What the exercise asks:
In the listing that follows, locate the line containing "purple pencil: 6 -> 8" and the line containing "yellow pear: 0 -> 1". Retype exactly those two lines and every line between them, and nothing more.

Material supplied:
· · · · ·

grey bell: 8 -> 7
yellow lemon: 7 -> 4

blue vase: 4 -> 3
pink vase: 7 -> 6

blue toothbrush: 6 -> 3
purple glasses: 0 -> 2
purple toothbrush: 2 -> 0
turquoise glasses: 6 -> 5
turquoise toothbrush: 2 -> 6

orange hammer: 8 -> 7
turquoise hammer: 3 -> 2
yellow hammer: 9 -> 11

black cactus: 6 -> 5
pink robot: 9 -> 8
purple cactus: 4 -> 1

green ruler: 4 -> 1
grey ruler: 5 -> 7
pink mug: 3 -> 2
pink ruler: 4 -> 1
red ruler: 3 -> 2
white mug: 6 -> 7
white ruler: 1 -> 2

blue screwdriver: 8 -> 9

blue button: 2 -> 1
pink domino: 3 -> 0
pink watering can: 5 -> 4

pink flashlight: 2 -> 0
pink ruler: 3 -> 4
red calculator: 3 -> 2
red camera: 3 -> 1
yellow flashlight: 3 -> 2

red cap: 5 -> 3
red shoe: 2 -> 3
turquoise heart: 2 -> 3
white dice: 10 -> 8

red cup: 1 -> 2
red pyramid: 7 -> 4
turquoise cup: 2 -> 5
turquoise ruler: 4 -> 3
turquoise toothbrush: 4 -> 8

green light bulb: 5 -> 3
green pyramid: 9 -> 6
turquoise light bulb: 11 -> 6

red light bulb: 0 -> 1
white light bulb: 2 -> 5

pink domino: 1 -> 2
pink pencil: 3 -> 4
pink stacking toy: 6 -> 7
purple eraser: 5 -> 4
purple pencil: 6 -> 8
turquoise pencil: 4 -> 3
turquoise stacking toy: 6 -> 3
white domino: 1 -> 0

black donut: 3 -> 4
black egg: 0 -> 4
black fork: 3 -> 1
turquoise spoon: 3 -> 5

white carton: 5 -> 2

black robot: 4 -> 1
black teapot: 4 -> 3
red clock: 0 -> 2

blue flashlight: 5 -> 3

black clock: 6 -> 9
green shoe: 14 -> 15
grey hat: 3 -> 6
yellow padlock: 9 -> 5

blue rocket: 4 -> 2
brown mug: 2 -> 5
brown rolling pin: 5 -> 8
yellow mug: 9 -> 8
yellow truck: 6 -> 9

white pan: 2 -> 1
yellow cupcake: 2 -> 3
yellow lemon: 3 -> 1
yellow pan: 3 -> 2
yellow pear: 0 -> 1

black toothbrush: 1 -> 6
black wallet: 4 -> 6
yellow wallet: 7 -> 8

· · · · ·

Answer box:
purple pencil: 6 -> 8
turquoise pencil: 4 -> 3
turquoise stacking toy: 6 -> 3
white domino: 1 -> 0

black donut: 3 -> 4
black egg: 0 -> 4
black fork: 3 -> 1
turquoise spoon: 3 -> 5

white carton: 5 -> 2

black robot: 4 -> 1
black teapot: 4 -> 3
red clock: 0 -> 2

blue flashlight: 5 -> 3

black clock: 6 -> 9
green shoe: 14 -> 15
grey hat: 3 -> 6
yellow padlock: 9 -> 5

blue rocket: 4 -> 2
brown mug: 2 -> 5
brown rolling pin: 5 -> 8
yellow mug: 9 -> 8
yellow truck: 6 -> 9

white pan: 2 -> 1
yellow cupcake: 2 -> 3
yellow lemon: 3 -> 1
yellow pan: 3 -> 2
yellow pear: 0 -> 1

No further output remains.